#### What you have to do:
Search the material for the string "stroma" and copy each line where it occurs.

#### Dataset records:
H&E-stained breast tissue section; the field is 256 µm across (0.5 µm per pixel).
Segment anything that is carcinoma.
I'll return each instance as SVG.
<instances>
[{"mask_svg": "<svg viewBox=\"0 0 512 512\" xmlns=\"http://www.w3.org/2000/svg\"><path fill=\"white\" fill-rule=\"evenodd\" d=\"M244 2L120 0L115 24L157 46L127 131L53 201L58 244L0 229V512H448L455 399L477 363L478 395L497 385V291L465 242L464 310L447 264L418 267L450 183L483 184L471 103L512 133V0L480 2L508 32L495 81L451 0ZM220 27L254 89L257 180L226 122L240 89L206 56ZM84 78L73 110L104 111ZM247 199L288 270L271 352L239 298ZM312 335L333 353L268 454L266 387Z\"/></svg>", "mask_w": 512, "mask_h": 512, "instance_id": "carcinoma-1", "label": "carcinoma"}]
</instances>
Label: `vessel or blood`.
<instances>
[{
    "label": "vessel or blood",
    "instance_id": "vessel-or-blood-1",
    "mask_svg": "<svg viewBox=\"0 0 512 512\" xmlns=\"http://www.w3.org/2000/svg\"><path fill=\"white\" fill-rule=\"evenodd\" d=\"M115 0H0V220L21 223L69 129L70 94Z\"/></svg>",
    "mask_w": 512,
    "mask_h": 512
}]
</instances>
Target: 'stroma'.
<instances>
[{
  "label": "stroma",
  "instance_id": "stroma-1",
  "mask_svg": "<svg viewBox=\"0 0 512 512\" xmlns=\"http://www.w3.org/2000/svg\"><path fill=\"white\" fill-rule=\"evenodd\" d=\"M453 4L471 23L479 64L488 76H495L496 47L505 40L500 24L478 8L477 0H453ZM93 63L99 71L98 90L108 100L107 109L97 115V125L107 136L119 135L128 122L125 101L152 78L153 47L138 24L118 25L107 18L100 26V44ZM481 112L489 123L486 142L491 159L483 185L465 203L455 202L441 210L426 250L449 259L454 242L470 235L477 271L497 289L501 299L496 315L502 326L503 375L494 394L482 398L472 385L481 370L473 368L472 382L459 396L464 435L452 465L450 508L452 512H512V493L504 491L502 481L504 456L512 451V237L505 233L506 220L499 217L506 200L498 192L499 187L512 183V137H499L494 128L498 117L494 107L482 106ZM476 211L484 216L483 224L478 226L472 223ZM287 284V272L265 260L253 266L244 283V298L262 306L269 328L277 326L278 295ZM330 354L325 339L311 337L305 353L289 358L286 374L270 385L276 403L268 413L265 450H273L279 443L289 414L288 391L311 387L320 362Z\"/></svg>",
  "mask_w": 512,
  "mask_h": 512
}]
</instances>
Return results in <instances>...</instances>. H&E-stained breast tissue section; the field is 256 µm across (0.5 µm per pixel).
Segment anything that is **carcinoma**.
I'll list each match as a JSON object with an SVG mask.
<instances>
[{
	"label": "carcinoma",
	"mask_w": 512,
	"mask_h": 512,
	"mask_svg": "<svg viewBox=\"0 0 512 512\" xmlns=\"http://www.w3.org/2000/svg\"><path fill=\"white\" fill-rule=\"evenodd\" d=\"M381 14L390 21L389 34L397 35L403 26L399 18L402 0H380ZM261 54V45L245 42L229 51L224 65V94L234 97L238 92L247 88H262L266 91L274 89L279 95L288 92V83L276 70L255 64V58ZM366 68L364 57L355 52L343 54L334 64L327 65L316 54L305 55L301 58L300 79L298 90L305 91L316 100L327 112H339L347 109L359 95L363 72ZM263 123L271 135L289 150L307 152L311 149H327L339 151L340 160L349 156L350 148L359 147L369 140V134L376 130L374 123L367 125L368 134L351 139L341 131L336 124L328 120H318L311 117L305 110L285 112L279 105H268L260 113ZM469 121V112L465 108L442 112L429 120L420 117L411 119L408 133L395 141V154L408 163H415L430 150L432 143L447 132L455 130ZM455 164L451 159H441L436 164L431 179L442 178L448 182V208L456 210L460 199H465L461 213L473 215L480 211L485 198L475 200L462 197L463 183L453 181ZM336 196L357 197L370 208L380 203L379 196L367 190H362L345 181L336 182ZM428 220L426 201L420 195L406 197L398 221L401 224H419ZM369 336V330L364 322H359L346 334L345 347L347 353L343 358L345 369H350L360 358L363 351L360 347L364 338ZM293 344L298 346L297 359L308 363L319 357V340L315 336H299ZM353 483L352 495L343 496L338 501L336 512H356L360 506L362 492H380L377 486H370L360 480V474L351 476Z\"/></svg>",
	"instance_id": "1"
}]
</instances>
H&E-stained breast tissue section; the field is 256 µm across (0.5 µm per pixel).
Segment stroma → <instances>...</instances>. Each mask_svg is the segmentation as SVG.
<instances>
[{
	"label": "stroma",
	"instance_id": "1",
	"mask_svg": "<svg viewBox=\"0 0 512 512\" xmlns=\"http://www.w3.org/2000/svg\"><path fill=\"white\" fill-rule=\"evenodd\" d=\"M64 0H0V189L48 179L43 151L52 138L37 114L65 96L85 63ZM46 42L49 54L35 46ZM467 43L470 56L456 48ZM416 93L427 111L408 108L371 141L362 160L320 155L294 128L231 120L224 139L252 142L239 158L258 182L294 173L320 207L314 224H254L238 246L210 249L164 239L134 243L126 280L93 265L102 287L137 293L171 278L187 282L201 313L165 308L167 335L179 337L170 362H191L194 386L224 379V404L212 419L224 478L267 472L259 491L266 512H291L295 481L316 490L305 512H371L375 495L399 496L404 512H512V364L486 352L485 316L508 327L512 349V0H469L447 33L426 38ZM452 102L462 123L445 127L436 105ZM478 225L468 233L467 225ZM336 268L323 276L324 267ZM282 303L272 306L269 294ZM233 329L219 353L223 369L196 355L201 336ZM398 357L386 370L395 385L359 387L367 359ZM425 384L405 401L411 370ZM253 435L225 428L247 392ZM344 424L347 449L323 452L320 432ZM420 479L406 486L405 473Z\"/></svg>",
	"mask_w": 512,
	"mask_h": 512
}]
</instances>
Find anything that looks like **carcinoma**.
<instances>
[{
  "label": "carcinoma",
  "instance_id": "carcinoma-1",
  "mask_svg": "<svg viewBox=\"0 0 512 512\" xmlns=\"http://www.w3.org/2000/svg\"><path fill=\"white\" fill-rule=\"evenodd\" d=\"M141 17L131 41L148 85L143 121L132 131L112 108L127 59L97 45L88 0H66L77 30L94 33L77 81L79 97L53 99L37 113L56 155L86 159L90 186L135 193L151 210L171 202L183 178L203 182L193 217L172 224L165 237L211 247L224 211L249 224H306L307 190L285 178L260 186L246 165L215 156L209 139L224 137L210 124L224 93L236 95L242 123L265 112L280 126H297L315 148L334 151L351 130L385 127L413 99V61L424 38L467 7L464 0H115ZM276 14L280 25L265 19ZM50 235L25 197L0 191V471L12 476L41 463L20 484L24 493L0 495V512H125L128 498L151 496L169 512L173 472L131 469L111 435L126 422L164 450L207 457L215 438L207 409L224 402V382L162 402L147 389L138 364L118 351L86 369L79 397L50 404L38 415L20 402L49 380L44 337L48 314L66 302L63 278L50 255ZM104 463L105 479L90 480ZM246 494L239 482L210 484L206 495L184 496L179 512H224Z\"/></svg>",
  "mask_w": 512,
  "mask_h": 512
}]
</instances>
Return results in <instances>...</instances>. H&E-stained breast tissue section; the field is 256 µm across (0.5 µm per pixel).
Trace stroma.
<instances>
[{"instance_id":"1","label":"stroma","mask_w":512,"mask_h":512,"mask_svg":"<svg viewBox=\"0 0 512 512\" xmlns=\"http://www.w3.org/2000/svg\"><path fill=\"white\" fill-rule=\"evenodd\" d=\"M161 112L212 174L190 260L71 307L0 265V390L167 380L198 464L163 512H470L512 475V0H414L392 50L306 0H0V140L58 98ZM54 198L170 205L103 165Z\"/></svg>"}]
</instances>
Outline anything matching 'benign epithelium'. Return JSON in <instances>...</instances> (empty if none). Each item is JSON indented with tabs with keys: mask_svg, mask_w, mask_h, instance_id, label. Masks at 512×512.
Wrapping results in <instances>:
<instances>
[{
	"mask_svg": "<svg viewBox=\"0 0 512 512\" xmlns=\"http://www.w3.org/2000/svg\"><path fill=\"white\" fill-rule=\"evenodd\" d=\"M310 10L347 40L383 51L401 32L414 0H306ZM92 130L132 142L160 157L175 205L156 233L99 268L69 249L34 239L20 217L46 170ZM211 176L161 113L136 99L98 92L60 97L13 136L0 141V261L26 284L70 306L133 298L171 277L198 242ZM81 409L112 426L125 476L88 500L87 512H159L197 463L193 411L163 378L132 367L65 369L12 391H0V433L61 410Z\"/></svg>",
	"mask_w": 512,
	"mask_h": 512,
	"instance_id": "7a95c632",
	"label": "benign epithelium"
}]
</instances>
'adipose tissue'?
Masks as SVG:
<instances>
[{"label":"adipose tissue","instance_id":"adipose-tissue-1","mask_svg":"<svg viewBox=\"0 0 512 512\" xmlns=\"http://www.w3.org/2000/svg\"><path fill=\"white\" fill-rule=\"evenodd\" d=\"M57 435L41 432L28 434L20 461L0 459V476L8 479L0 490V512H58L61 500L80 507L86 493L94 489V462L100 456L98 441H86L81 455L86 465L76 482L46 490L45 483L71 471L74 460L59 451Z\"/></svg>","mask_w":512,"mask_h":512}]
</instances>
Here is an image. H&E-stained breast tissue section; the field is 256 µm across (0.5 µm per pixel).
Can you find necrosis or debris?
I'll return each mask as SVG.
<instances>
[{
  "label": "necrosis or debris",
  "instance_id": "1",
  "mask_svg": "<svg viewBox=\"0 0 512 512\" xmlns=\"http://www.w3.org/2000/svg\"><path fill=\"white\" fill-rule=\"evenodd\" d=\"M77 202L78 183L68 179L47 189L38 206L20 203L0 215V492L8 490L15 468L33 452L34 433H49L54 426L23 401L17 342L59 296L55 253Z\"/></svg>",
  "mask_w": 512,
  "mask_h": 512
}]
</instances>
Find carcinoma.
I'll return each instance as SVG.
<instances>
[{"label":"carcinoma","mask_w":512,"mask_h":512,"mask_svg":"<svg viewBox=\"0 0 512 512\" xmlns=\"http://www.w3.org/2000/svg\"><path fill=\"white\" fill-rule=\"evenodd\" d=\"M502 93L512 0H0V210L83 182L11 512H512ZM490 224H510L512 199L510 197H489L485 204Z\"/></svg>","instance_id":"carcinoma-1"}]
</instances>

#### Answer for the task:
Target: 'stroma'.
  "label": "stroma",
  "instance_id": "stroma-1",
Segment stroma → <instances>...</instances>. Each mask_svg is the segmentation as SVG.
	"label": "stroma",
Trace stroma.
[{"instance_id":"1","label":"stroma","mask_w":512,"mask_h":512,"mask_svg":"<svg viewBox=\"0 0 512 512\" xmlns=\"http://www.w3.org/2000/svg\"><path fill=\"white\" fill-rule=\"evenodd\" d=\"M161 112L212 174L190 260L71 307L0 265V390L167 380L198 464L163 512H470L512 475V0H414L392 50L306 0H0V140L58 98ZM54 198L170 205L103 165Z\"/></svg>"}]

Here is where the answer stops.